[DATASET EXCERPTS Boundary: Start]

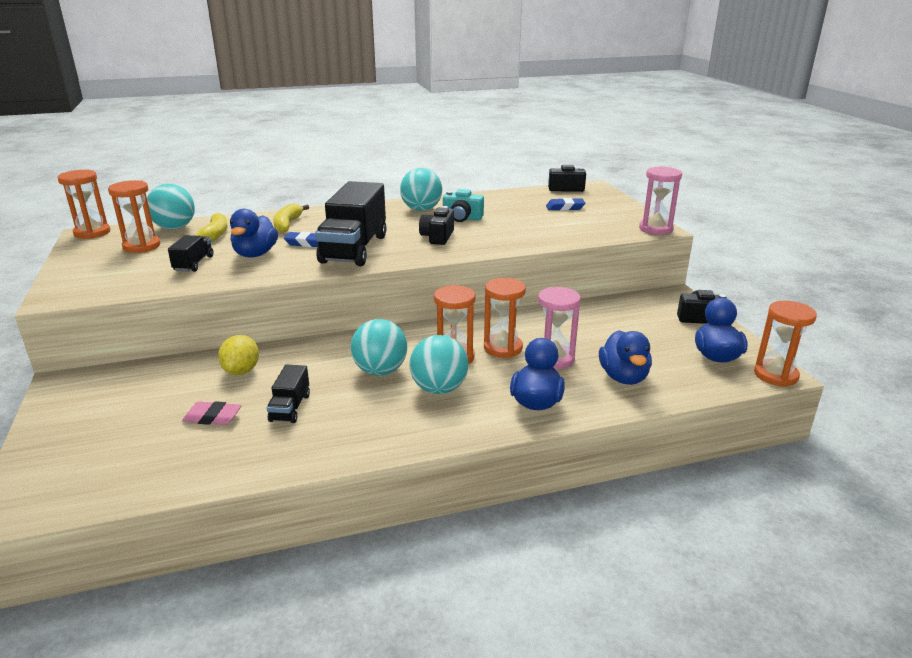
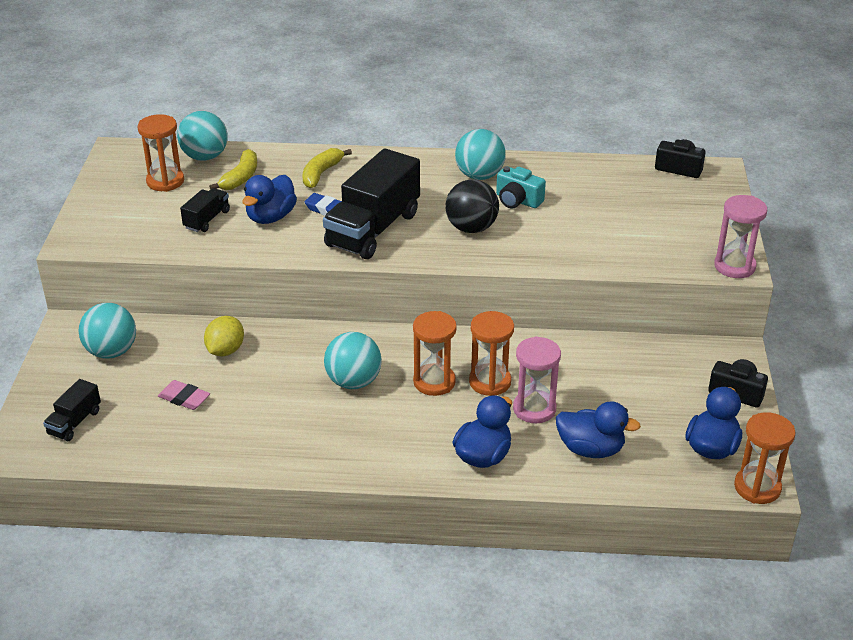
camera: 20 degrees right, 10 degrees up
(92, 233) = (123, 149): orange hourglass -> none
(290, 408) = (254, 405): black truck -> black truck (74, 422)
(437, 237) = (471, 228): black camera -> black ball
(439, 389) = (398, 417): turquoise ball -> turquoise ball (111, 352)
(565, 207) = (652, 205): blue eraser -> none
(623, 377) = (590, 449): blue duck -> blue duck turned 90 degrees counterclockwise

[DATASET EXCERPTS Boundary: End]

▶ _DESCRIPTION OF THE TASK_:
Within the data above, filter for lines containing the word "degrees" and copy each one.

▶ _TASK OUTPUT_:
camera: 20 degrees right, 10 degrees up
(623, 377) = (590, 449): blue duck -> blue duck turned 90 degrees counterclockwise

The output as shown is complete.